* _Exercise details_: Print every entry below again exactly as written, skipping the pictures.

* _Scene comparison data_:
────────────────
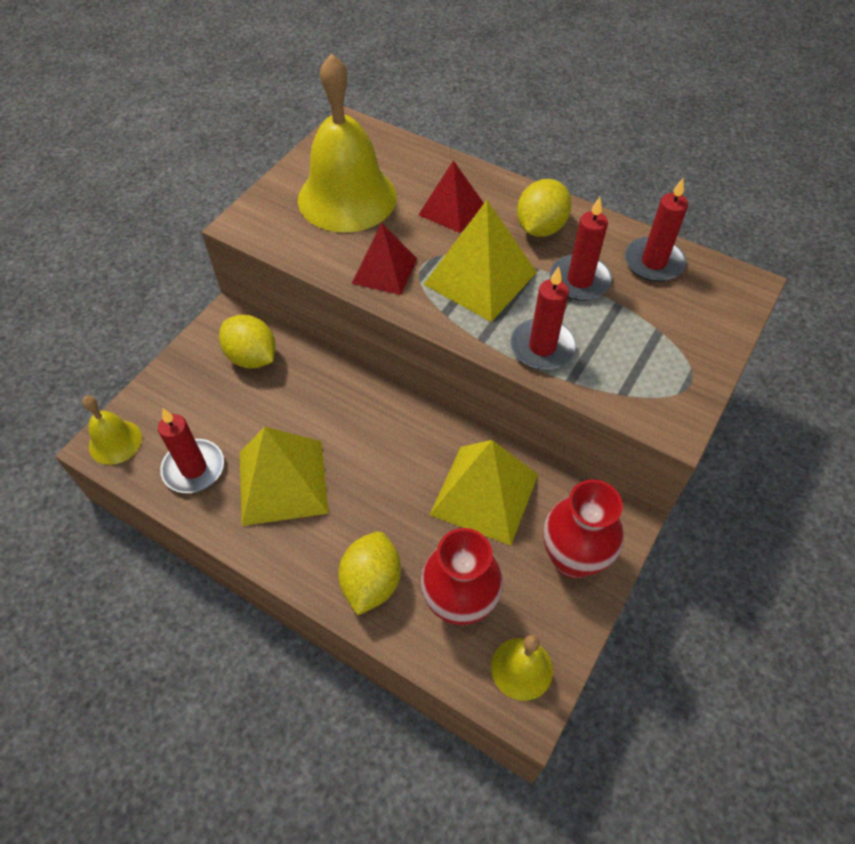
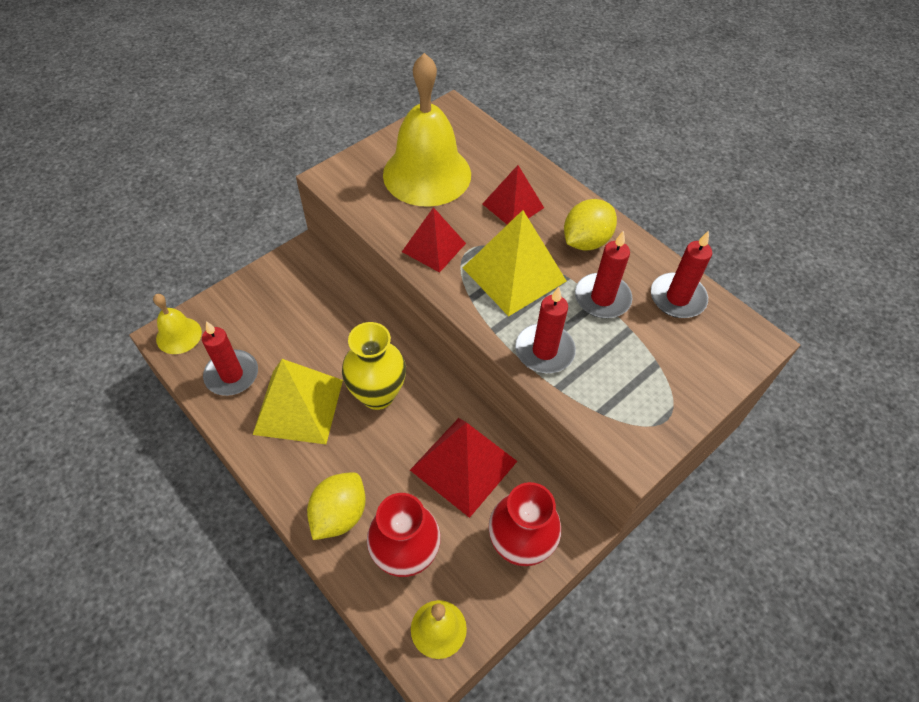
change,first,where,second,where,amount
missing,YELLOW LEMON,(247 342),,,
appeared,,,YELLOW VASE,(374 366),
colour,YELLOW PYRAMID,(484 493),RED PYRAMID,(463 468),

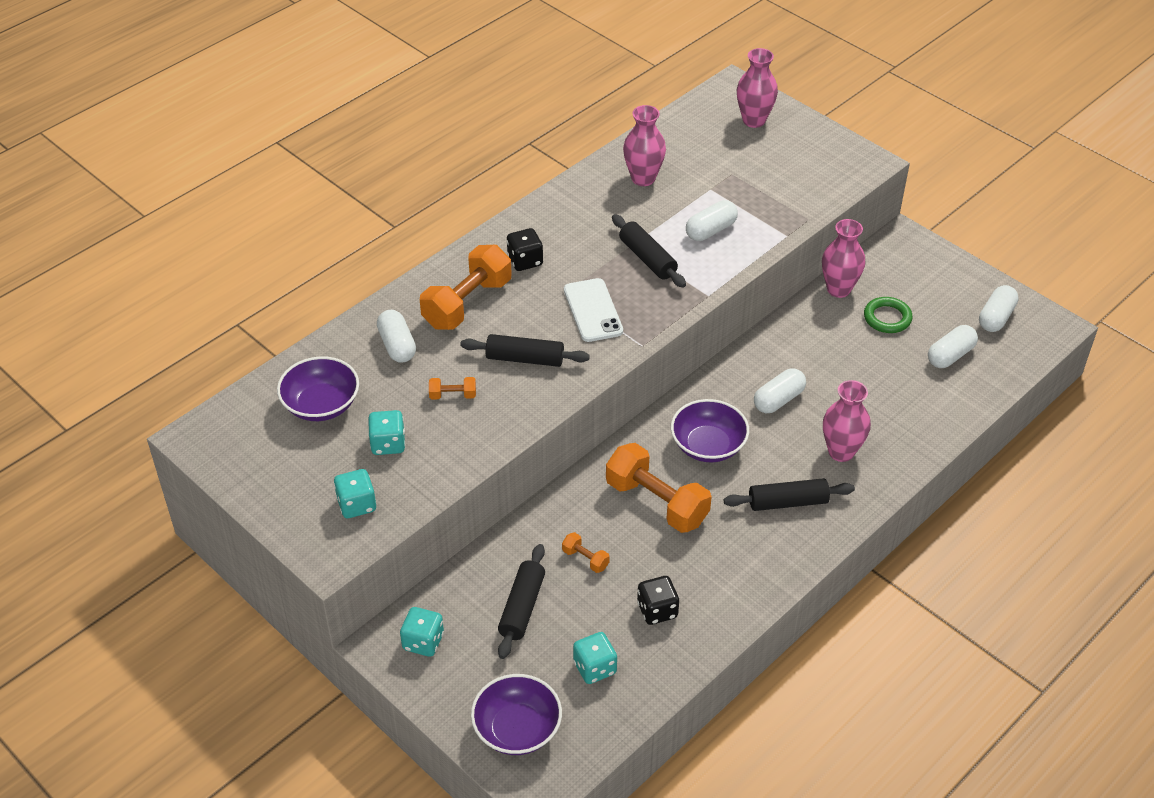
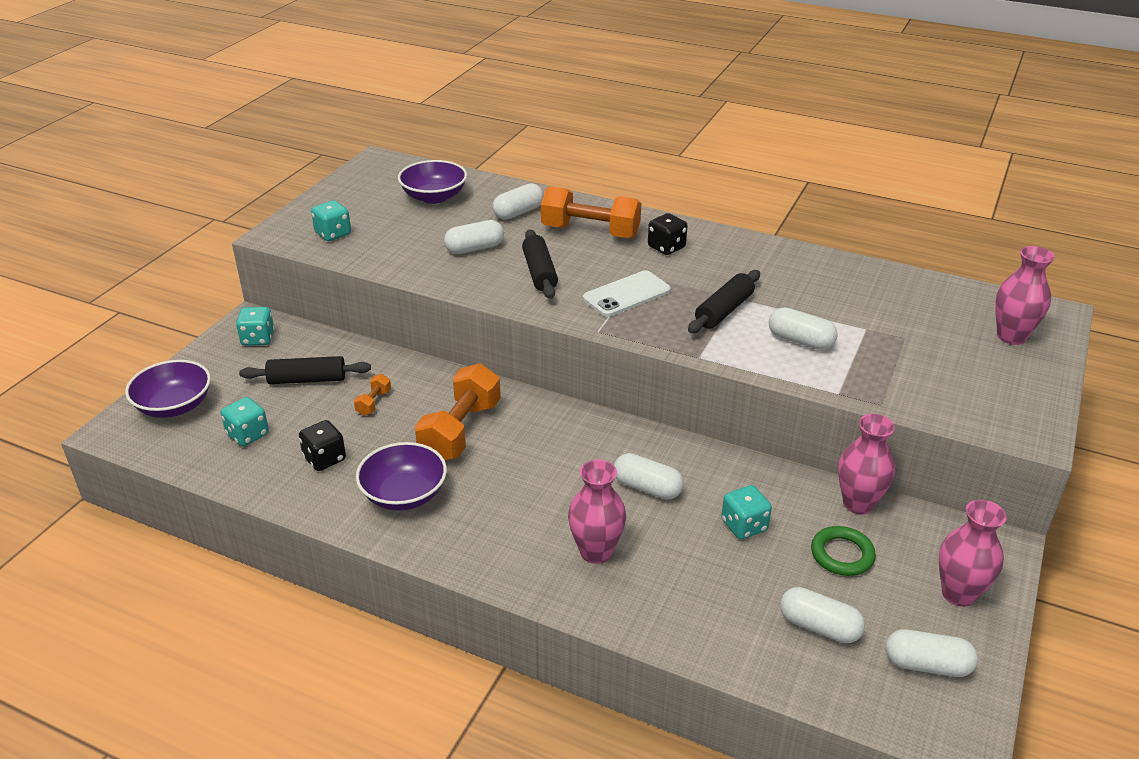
change,first,where,second,where,amount
missing,BLACK ROLLING PIN,(789 494),,,
relocated,TURQUOISE DICE,(386 432),,(746 512),
relocated,PINK VASE,(644 145),,(973 553),
relocated,PURPLE BOWL,(710 430),,(401 476),
exchanged,ORANGE DUMBBELL,(452 388),WHITE CAPSULE,(474 237),

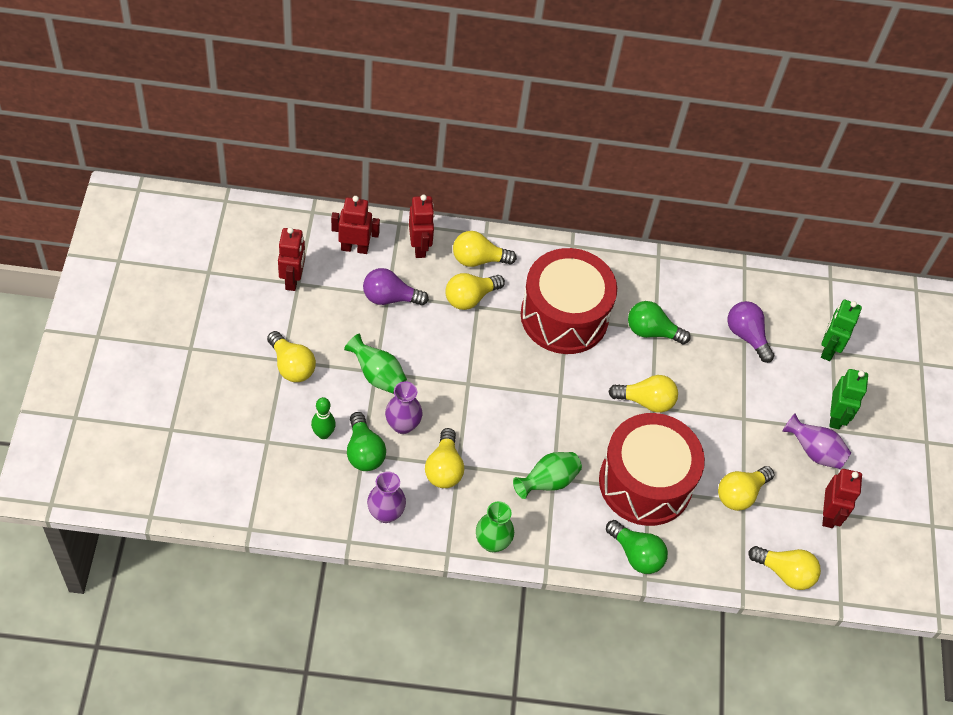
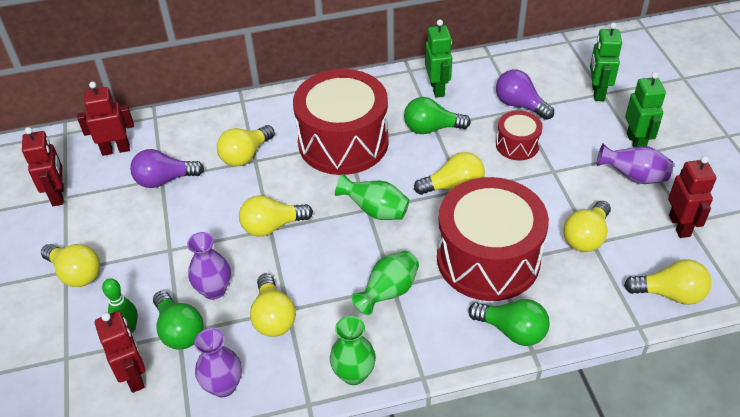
change,first,where,second,where,amount
appeared,,,GREEN ROBOT,(438 58),
appeared,,,RED DRUM,(519 135),
relocated,GREEN VASE,(375 363),,(372 196),
relocated,RED ROBOT,(422 226),,(120 352),
relocated,YELLOW LIGHT BULB,(485 249),,(276 216),

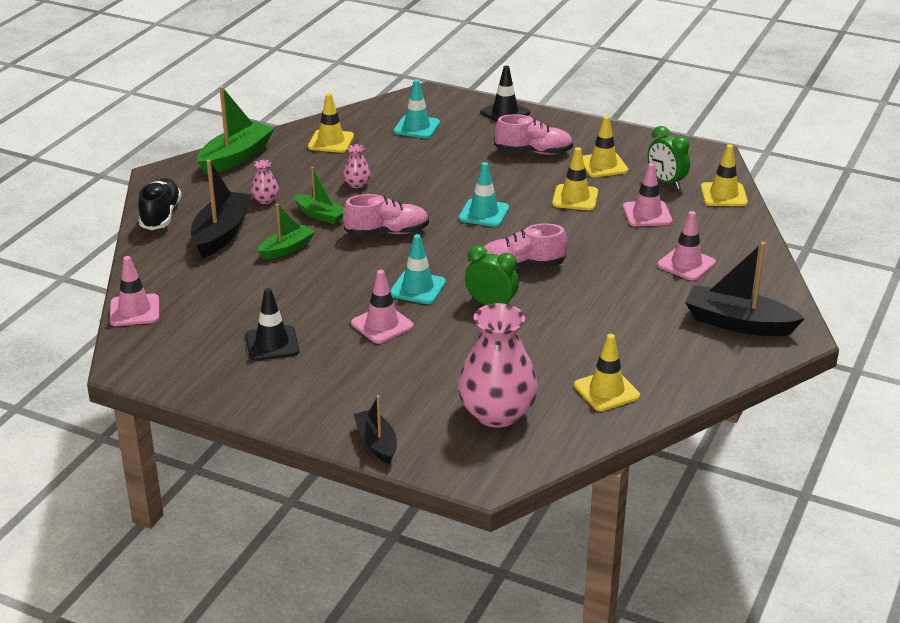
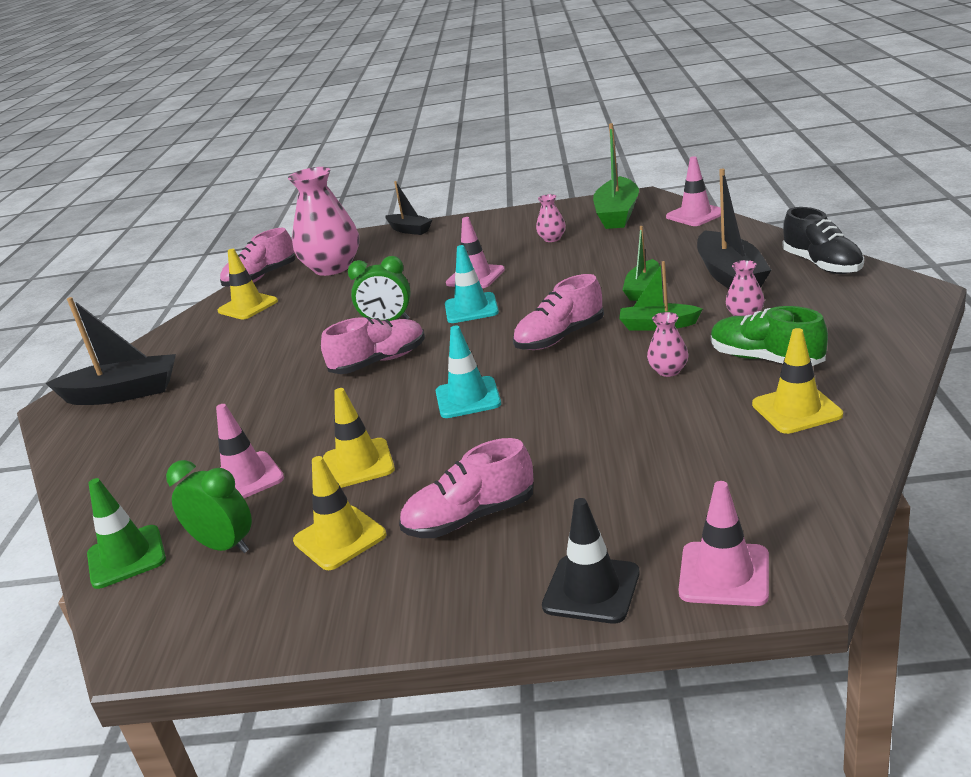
change,first,where,second,where,amount
missing,TURQUOISE TRAFFIC CONE,(417 108),,,
appeared,,,PINK SHOE,(258 257),
appeared,,,GREEN SHOE,(769 336),
relocated,GREEN BOAT,(235 130),,(616 176),
relocated,PINK TRAFFIC CONE,(686 246),,(723 543),
exchanged,BLACK TRAFFIC CONE,(272 324),PINK VASE,(551 218),
colour,YELLOW TRAFFIC CONE,(724 175),GREEN TRAFFIC CONE,(126 533),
────────────────
* _Written solution_:
change,first,where,second,where,amount
missing,YELLOW LEMON,(247 342),,,
appeared,,,YELLOW VASE,(374 366),
colour,YELLOW PYRAMID,(484 493),RED PYRAMID,(463 468),

change,first,where,second,where,amount
missing,BLACK ROLLING PIN,(789 494),,,
relocated,TURQUOISE DICE,(386 432),,(746 512),
relocated,PINK VASE,(644 145),,(973 553),
relocated,PURPLE BOWL,(710 430),,(401 476),
exchanged,ORANGE DUMBBELL,(452 388),WHITE CAPSULE,(474 237),

change,first,where,second,where,amount
appeared,,,GREEN ROBOT,(438 58),
appeared,,,RED DRUM,(519 135),
relocated,GREEN VASE,(375 363),,(372 196),
relocated,RED ROBOT,(422 226),,(120 352),
relocated,YELLOW LIGHT BULB,(485 249),,(276 216),

change,first,where,second,where,amount
missing,TURQUOISE TRAFFIC CONE,(417 108),,,
appeared,,,PINK SHOE,(258 257),
appeared,,,GREEN SHOE,(769 336),
relocated,GREEN BOAT,(235 130),,(616 176),
relocated,PINK TRAFFIC CONE,(686 246),,(723 543),
exchanged,BLACK TRAFFIC CONE,(272 324),PINK VASE,(551 218),
colour,YELLOW TRAFFIC CONE,(724 175),GREEN TRAFFIC CONE,(126 533),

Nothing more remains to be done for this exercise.